- [WORK TO BE COMPLETED]: Repeat every entry exactly as it stands. Omit the images.

- [THE RECORDS]:
<<<<
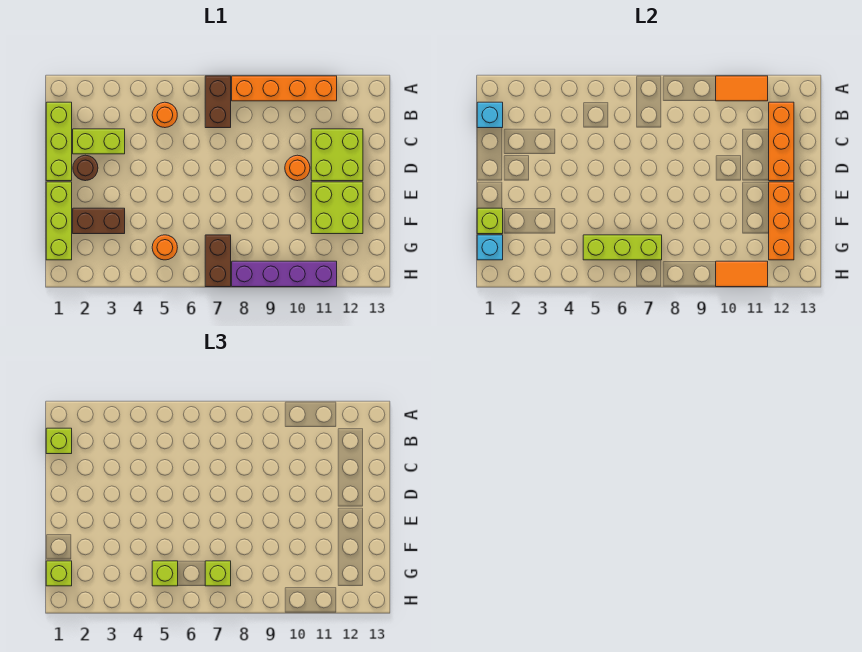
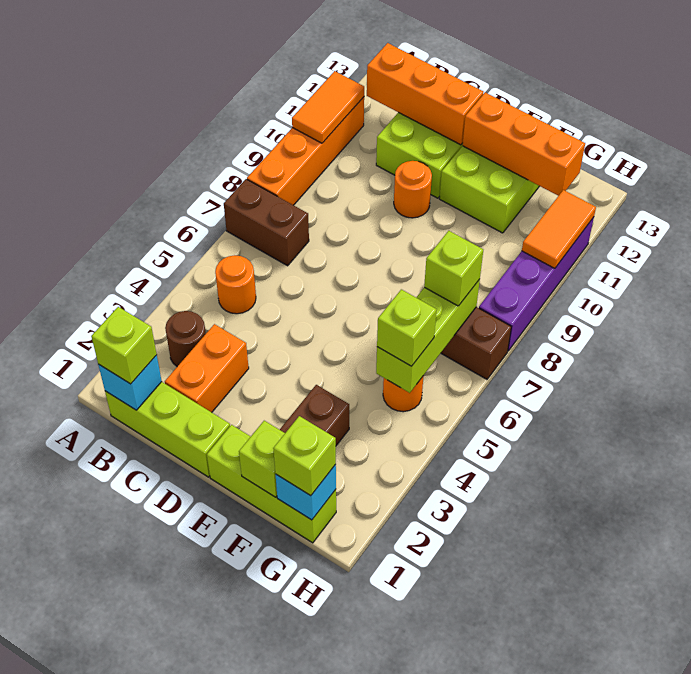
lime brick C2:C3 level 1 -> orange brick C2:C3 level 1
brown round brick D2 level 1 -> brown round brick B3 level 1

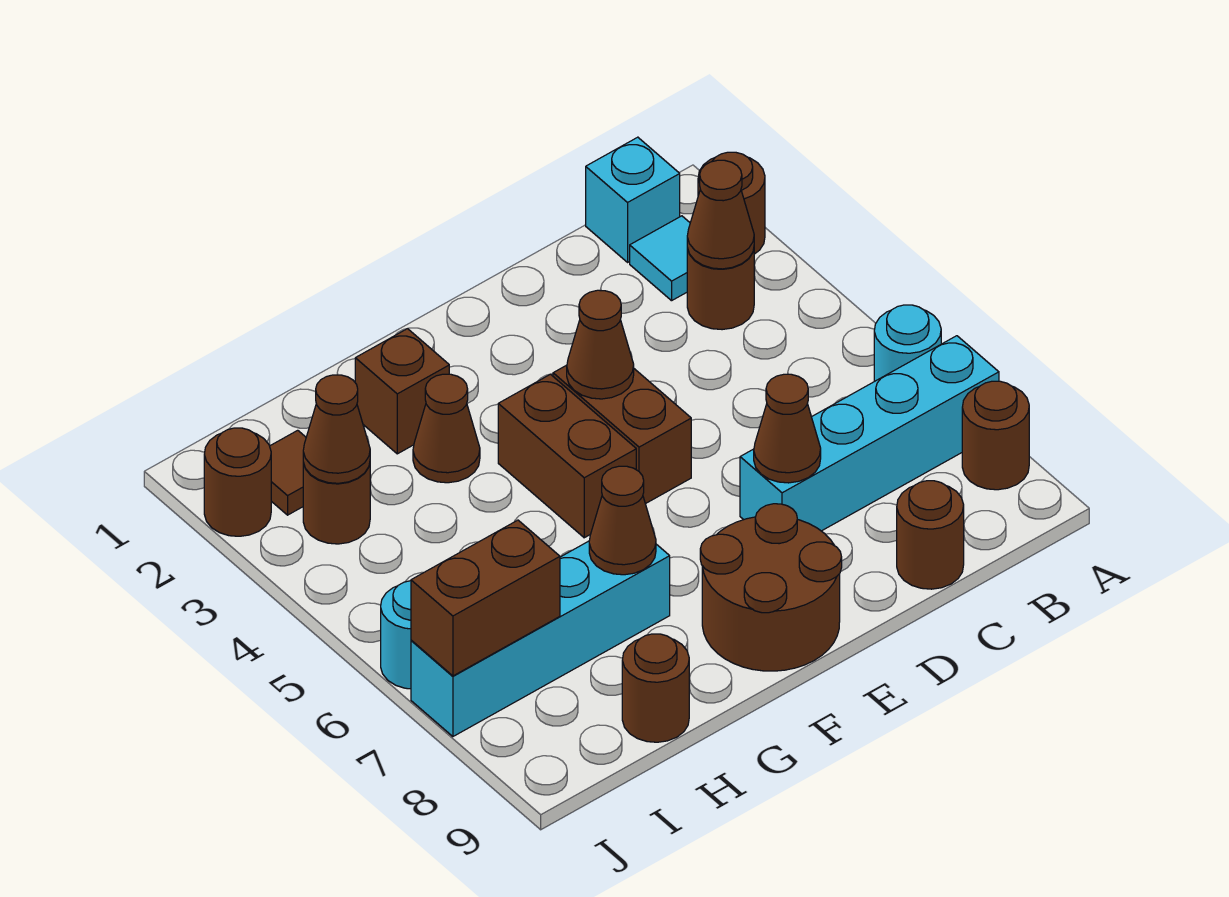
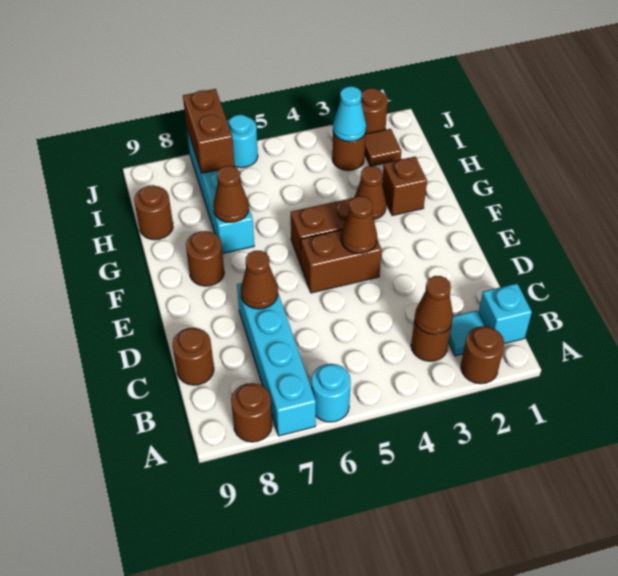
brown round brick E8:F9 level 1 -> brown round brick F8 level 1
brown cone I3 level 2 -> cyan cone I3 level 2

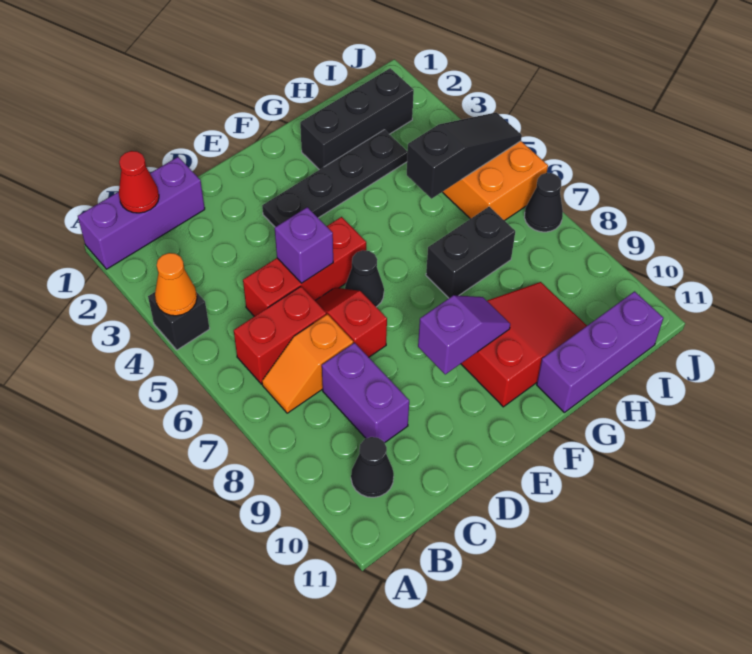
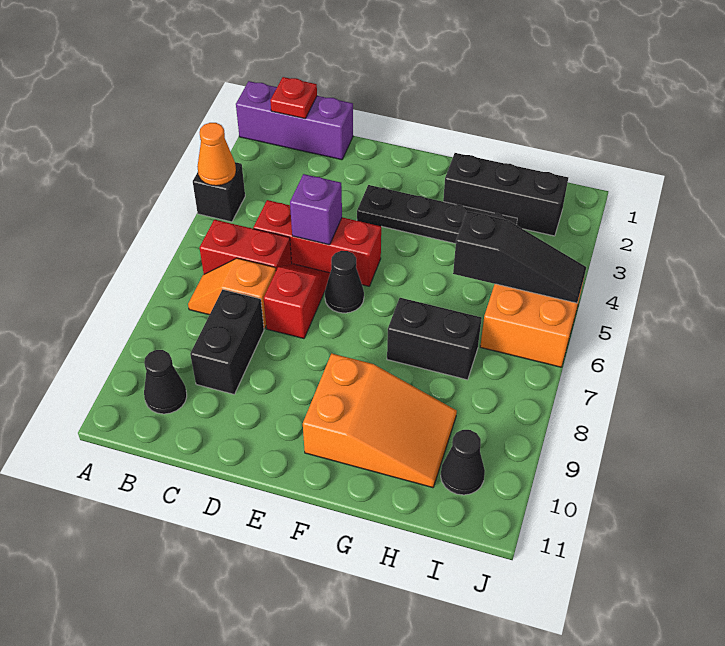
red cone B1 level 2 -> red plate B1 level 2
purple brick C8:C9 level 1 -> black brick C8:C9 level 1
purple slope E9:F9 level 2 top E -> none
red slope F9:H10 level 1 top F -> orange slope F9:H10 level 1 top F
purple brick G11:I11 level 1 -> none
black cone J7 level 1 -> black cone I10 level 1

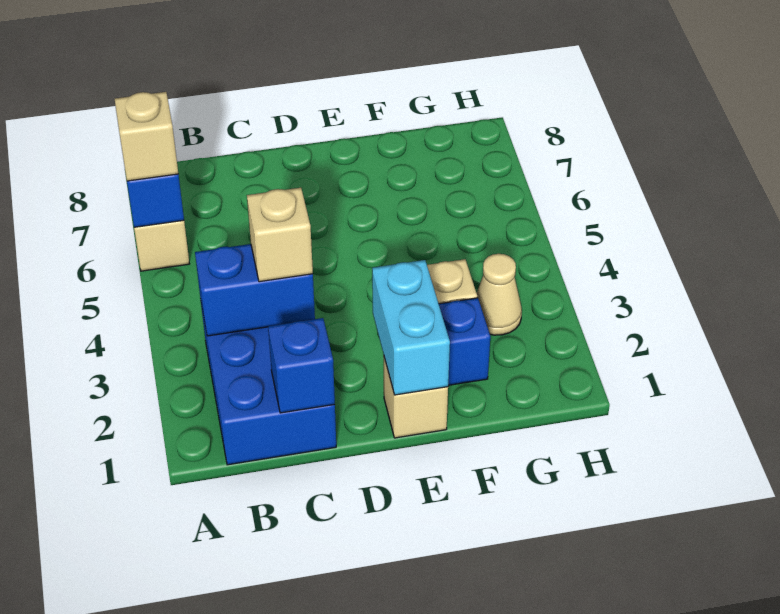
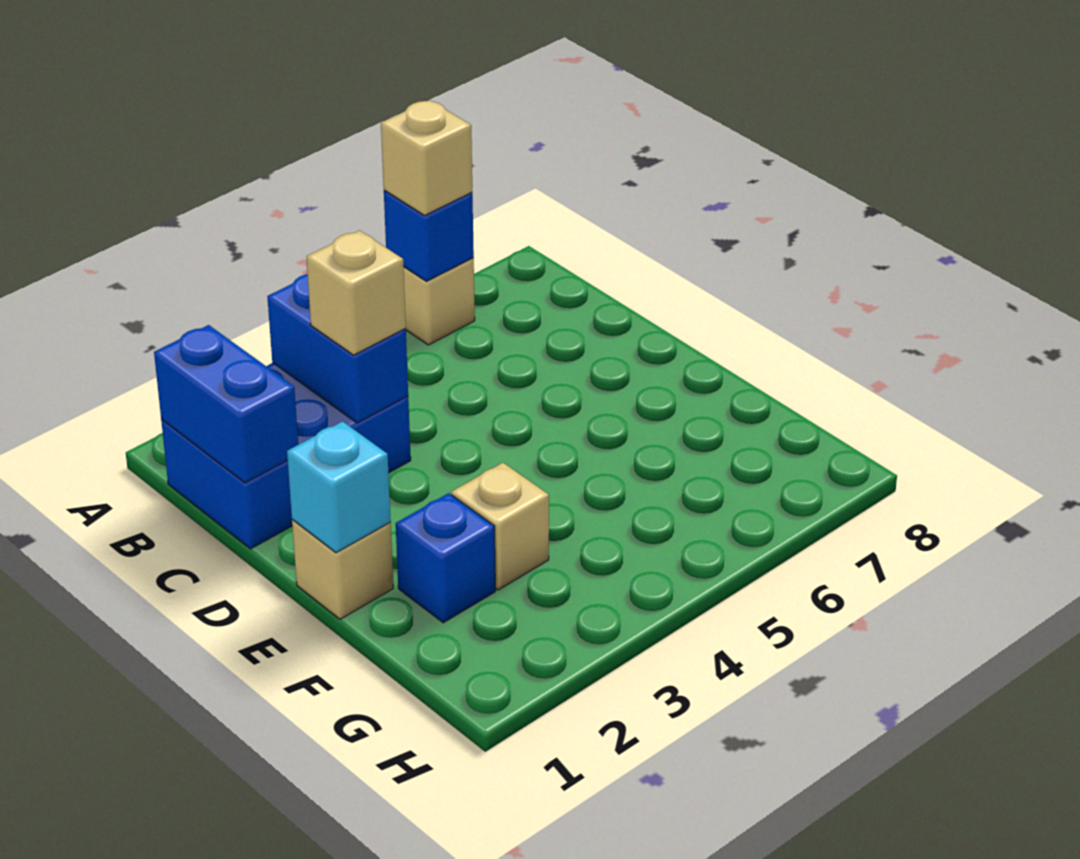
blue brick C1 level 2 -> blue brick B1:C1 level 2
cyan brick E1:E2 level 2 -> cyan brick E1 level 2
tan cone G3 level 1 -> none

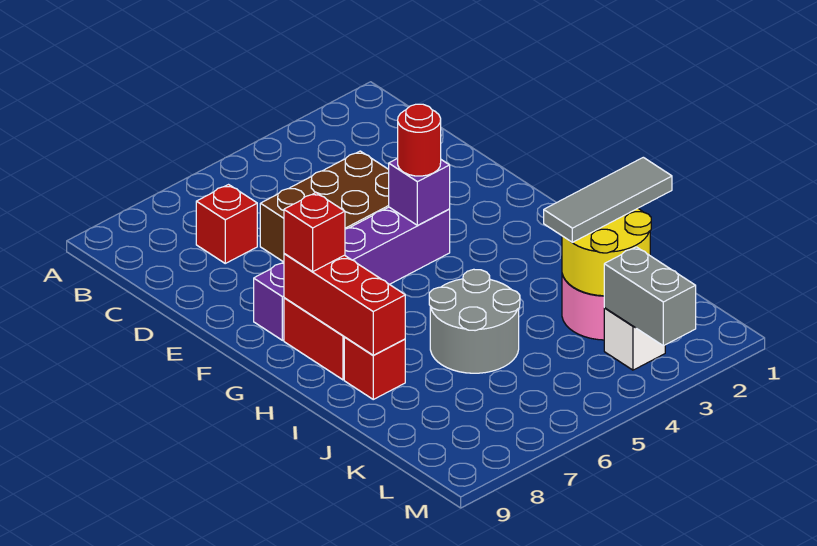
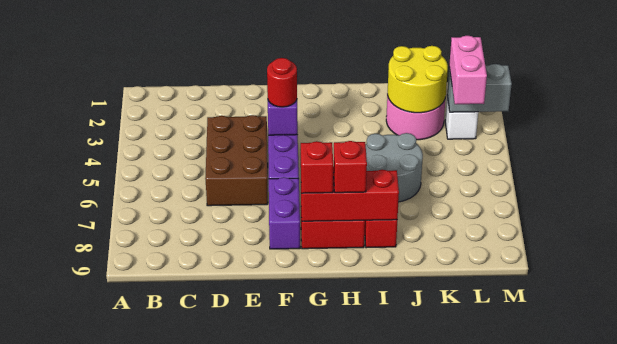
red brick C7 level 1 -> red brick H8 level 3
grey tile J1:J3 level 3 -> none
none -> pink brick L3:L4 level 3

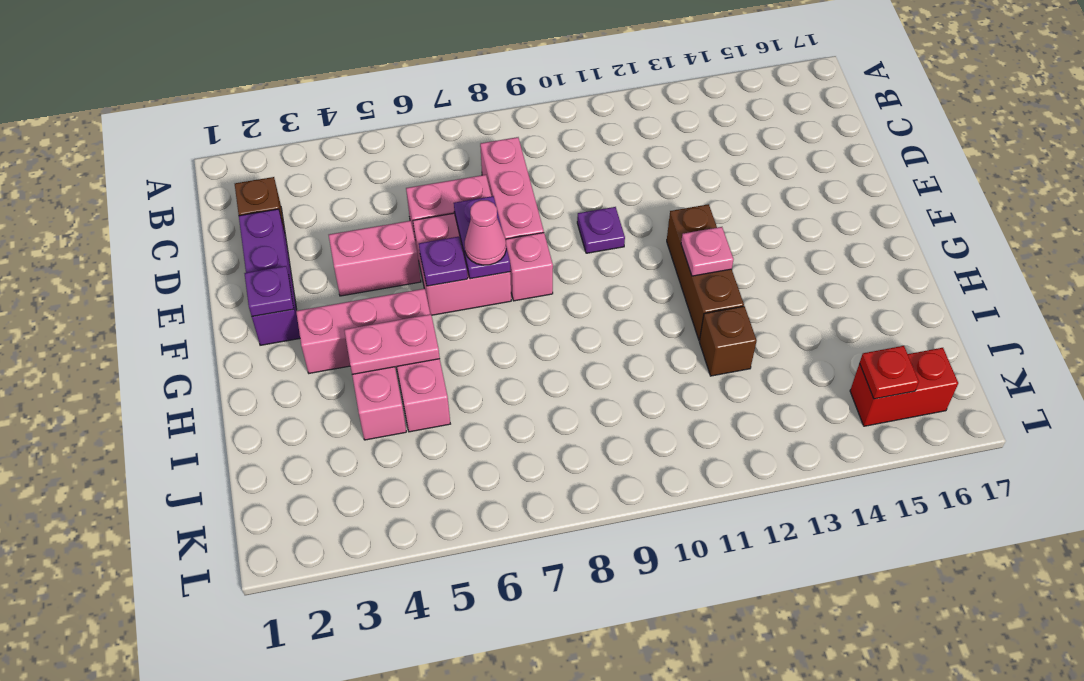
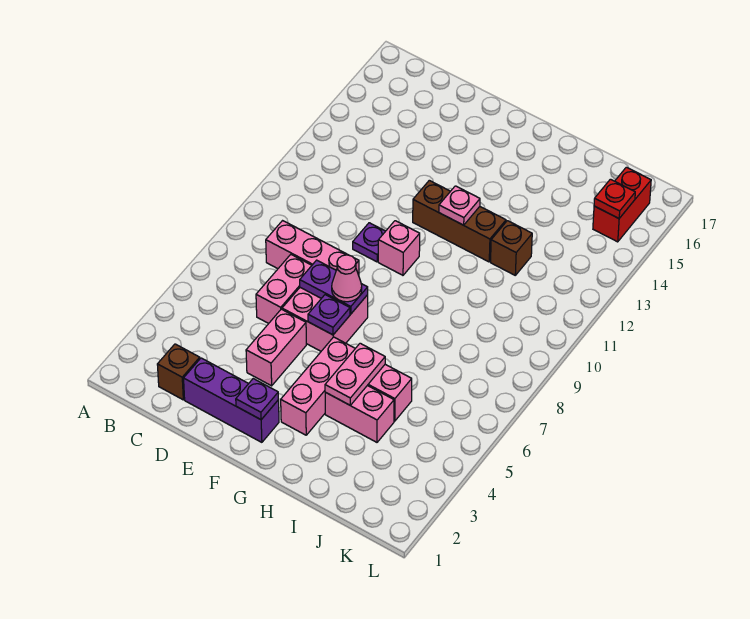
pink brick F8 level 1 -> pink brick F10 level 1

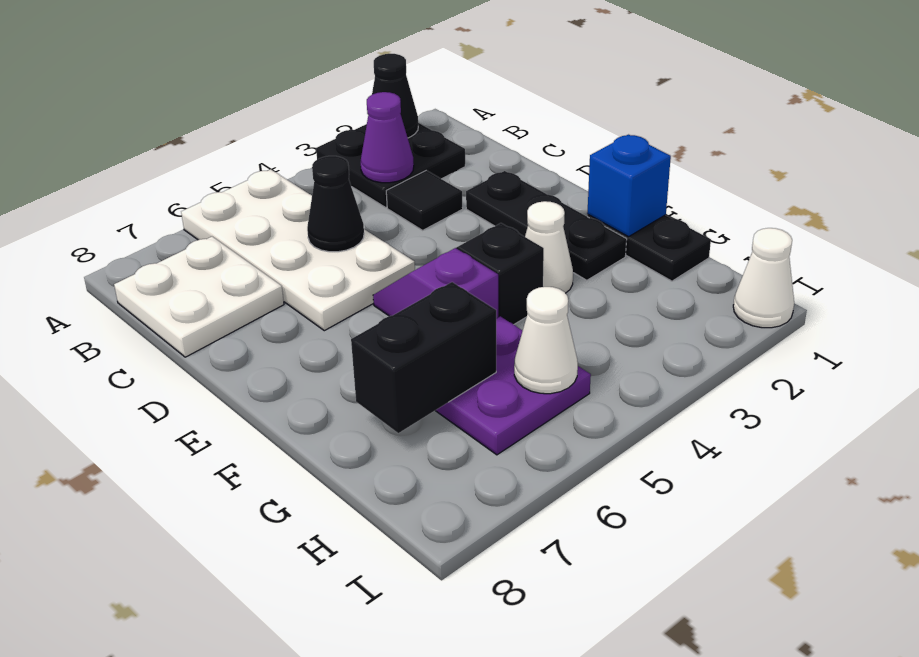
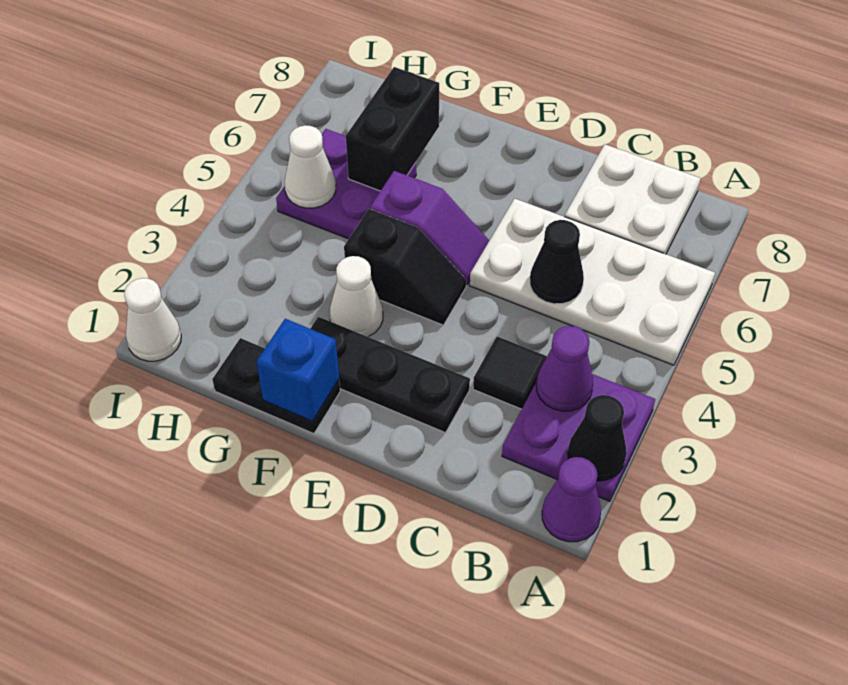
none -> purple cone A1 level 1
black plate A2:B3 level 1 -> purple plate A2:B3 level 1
>>>>
- [EXERCISE RESULT]:
lime brick C2:C3 level 1 -> orange brick C2:C3 level 1
brown round brick D2 level 1 -> brown round brick B3 level 1

brown round brick E8:F9 level 1 -> brown round brick F8 level 1
brown cone I3 level 2 -> cyan cone I3 level 2

red cone B1 level 2 -> red plate B1 level 2
purple brick C8:C9 level 1 -> black brick C8:C9 level 1
purple slope E9:F9 level 2 top E -> none
red slope F9:H10 level 1 top F -> orange slope F9:H10 level 1 top F
purple brick G11:I11 level 1 -> none
black cone J7 level 1 -> black cone I10 level 1

blue brick C1 level 2 -> blue brick B1:C1 level 2
cyan brick E1:E2 level 2 -> cyan brick E1 level 2
tan cone G3 level 1 -> none

red brick C7 level 1 -> red brick H8 level 3
grey tile J1:J3 level 3 -> none
none -> pink brick L3:L4 level 3

pink brick F8 level 1 -> pink brick F10 level 1

none -> purple cone A1 level 1
black plate A2:B3 level 1 -> purple plate A2:B3 level 1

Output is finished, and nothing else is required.